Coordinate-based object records
________________________

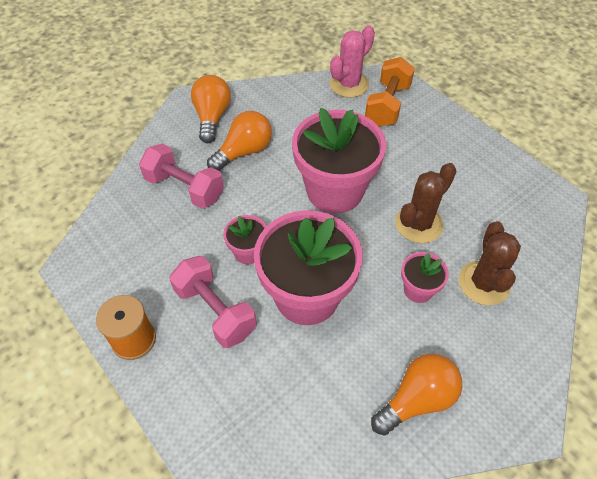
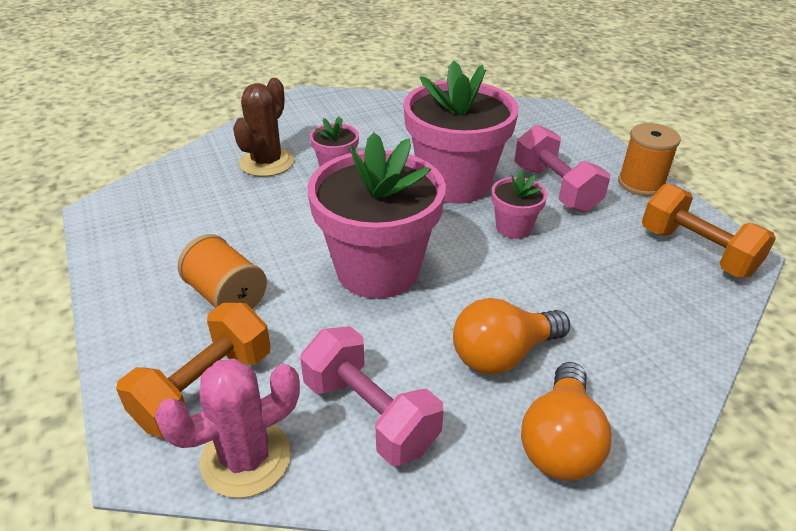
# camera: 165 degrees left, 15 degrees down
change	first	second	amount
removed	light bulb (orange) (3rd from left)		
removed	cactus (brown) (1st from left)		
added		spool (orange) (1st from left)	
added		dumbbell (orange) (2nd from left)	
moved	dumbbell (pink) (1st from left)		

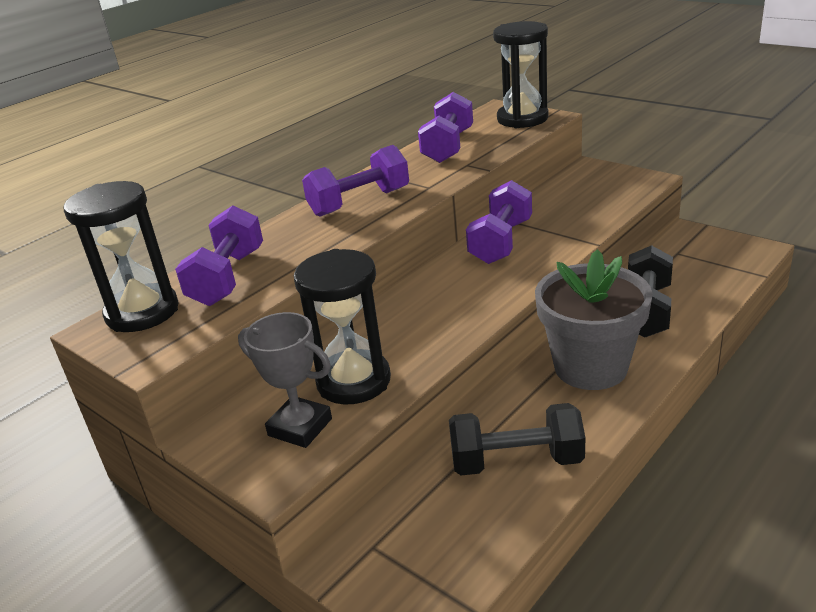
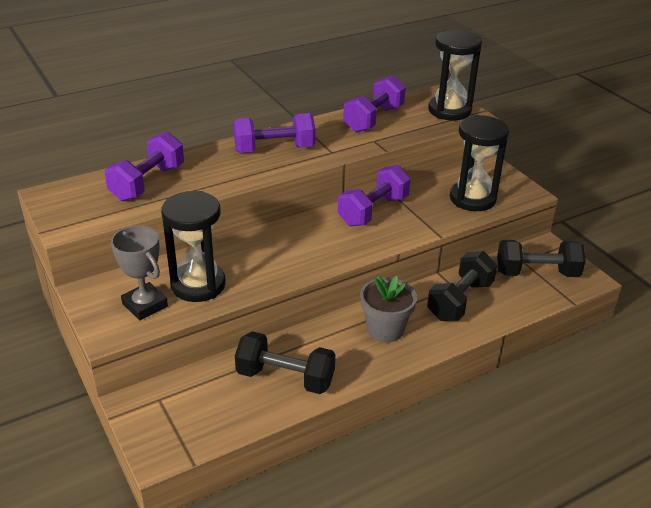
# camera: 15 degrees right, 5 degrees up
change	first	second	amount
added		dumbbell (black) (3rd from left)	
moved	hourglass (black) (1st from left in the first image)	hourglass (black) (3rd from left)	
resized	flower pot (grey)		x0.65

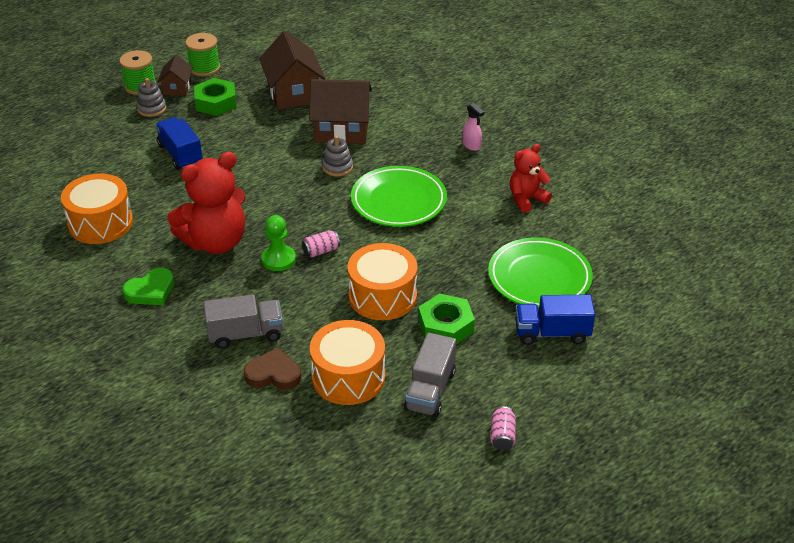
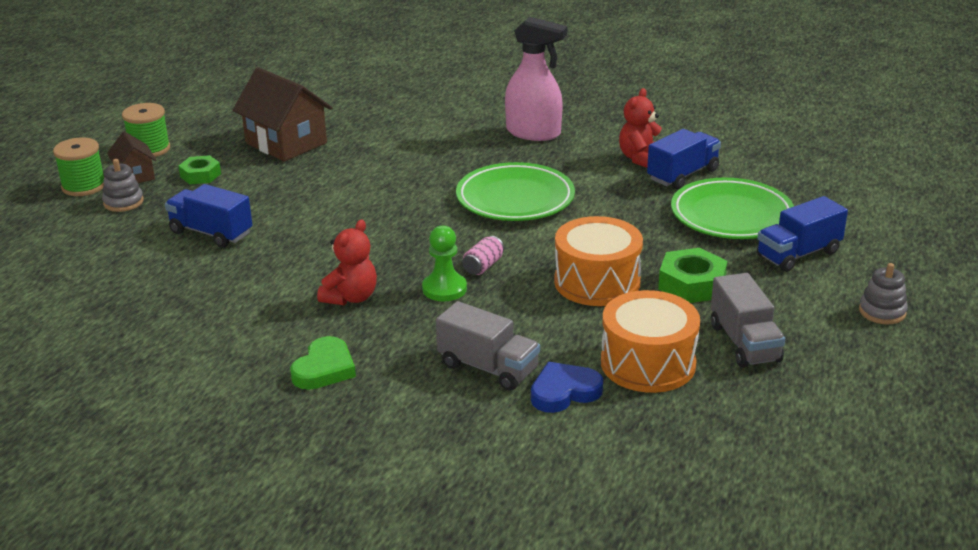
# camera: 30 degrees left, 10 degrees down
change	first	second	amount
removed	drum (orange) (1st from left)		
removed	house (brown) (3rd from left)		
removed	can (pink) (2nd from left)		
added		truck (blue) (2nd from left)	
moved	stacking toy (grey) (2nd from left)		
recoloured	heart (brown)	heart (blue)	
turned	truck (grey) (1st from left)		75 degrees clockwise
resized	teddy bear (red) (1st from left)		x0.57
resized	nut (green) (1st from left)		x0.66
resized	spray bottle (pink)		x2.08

________________________

**EXERCISE OBJECTIVE**
Repeat, without changes, every line from the one that contains "(grey) (1st from" through the final line of the data.

**WORKED SOLUTION**
turned	truck (grey) (1st from left)		75 degrees clockwise
resized	teddy bear (red) (1st from left)		x0.57
resized	nut (green) (1st from left)		x0.66
resized	spray bottle (pink)		x2.08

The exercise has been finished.